▽

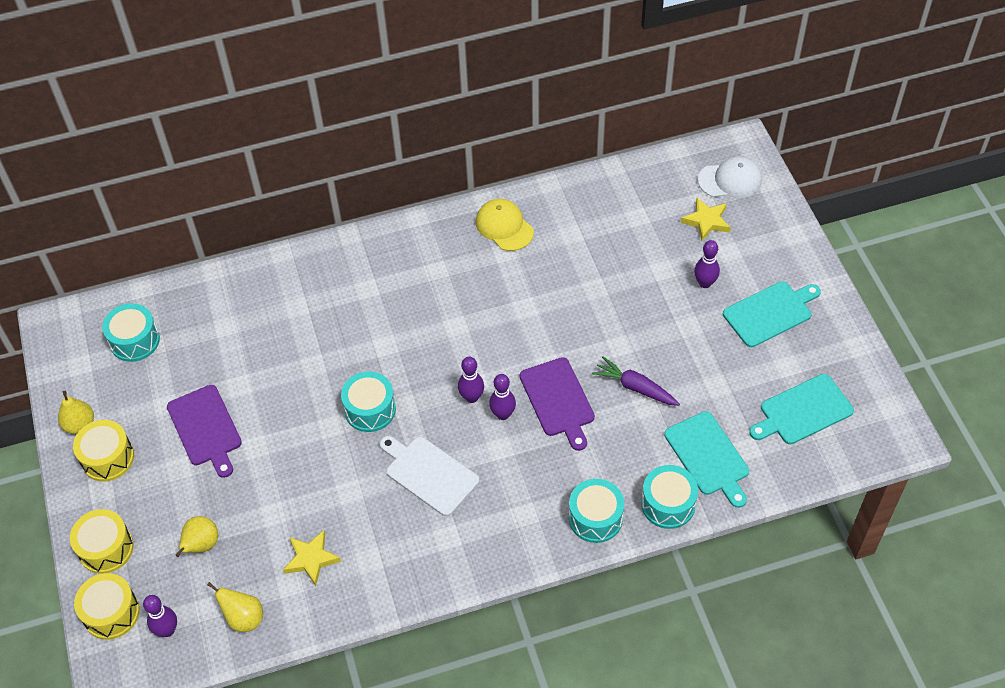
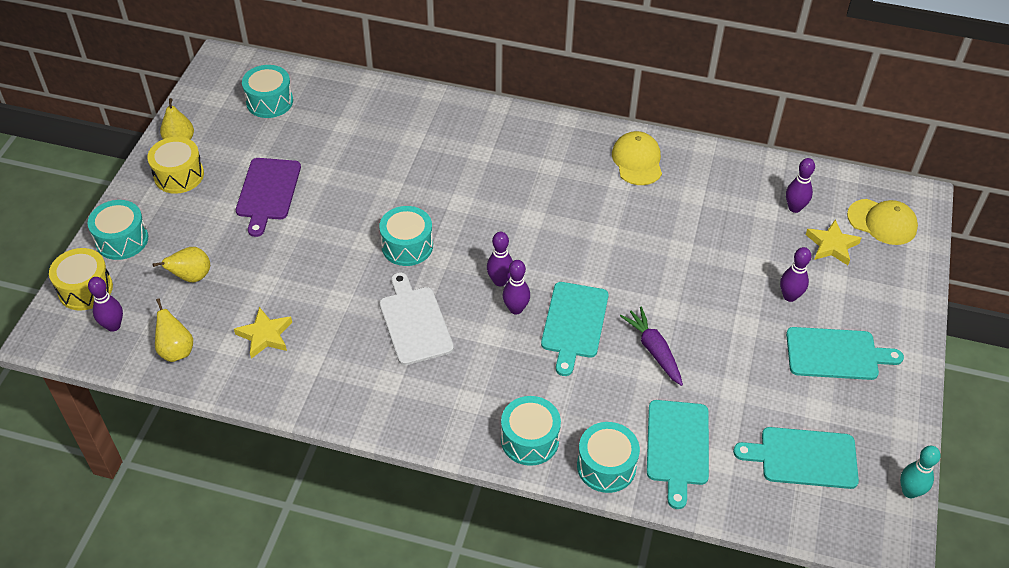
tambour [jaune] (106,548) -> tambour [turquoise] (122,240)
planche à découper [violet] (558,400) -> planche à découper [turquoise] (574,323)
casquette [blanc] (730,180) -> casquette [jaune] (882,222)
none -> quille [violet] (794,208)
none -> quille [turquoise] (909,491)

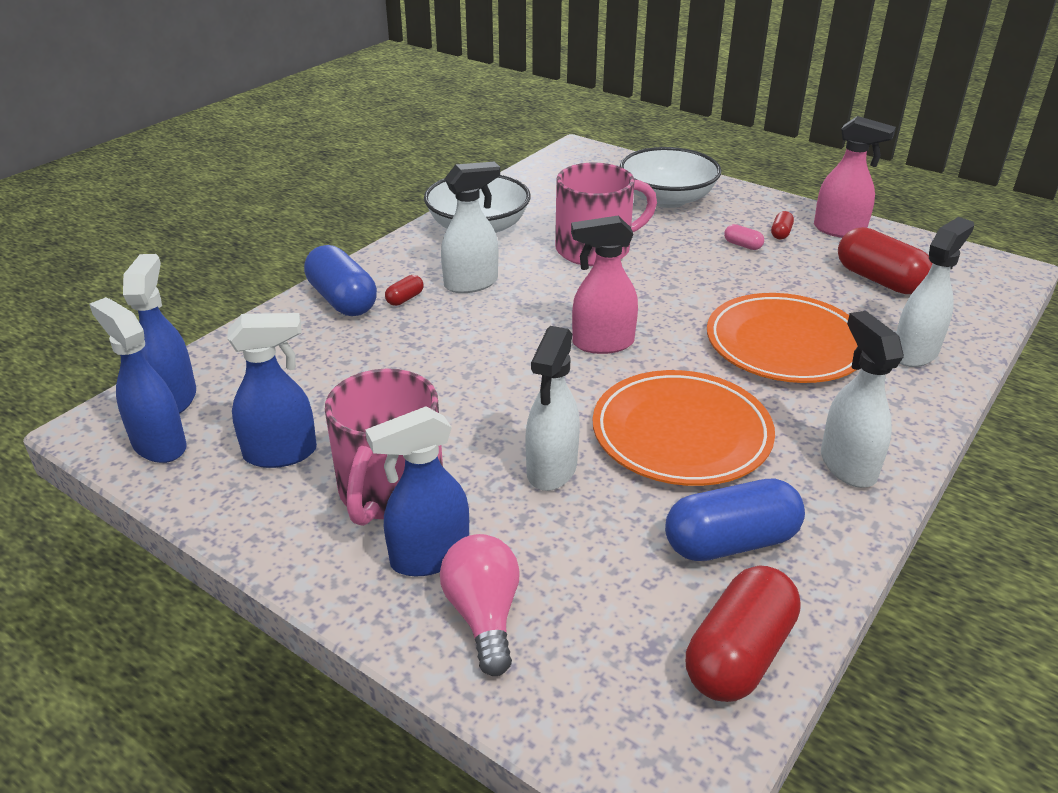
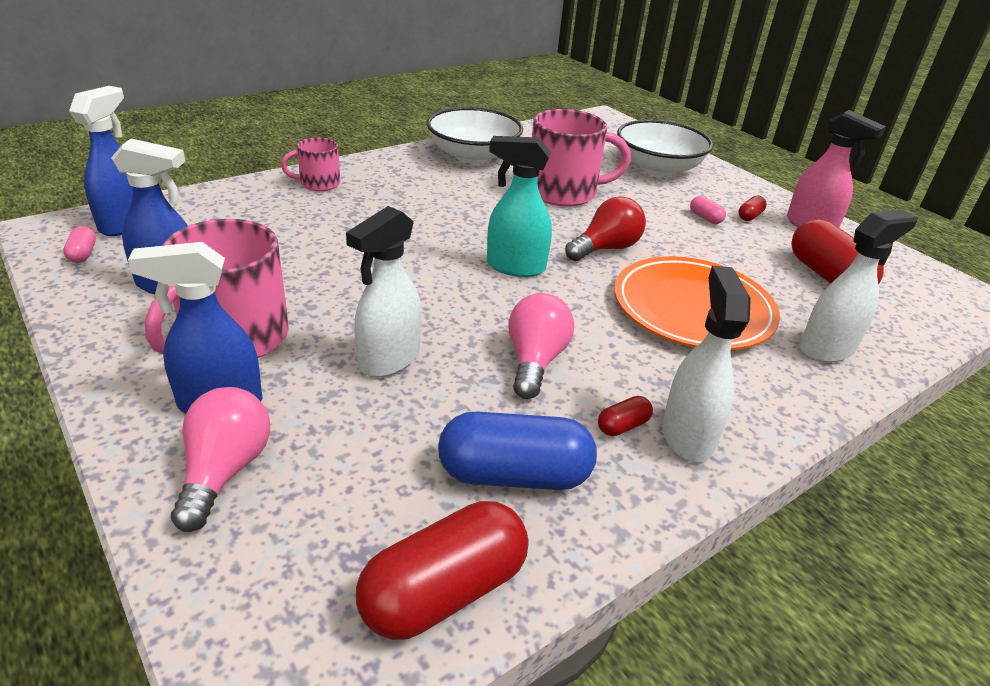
vaporisateur [bleu] (159,445) -> gélule [rose] (83,254)
gélule [bleu] (342,300) -> tasse [rose] (318,183)
gélule [rouge] (405,299) -> gélule [rouge] (623,426), moved
vaporisateur [blanc] (472,283) -> none
vaporisateur [rose] (602,343) -> vaporisateur [turquoise] (515,267)
assiette [orange] (681,434) -> ampoule [rose] (535,361)
none -> ampoule [rouge] (605,248)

△

A word-for-word copy of the listing is the goal; keep every picture out of it.

**Exercise solution**.
tambour [jaune] (106,548) -> tambour [turquoise] (122,240)
planche à découper [violet] (558,400) -> planche à découper [turquoise] (574,323)
casquette [blanc] (730,180) -> casquette [jaune] (882,222)
none -> quille [violet] (794,208)
none -> quille [turquoise] (909,491)

vaporisateur [bleu] (159,445) -> gélule [rose] (83,254)
gélule [bleu] (342,300) -> tasse [rose] (318,183)
gélule [rouge] (405,299) -> gélule [rouge] (623,426), moved
vaporisateur [blanc] (472,283) -> none
vaporisateur [rose] (602,343) -> vaporisateur [turquoise] (515,267)
assiette [orange] (681,434) -> ampoule [rose] (535,361)
none -> ampoule [rouge] (605,248)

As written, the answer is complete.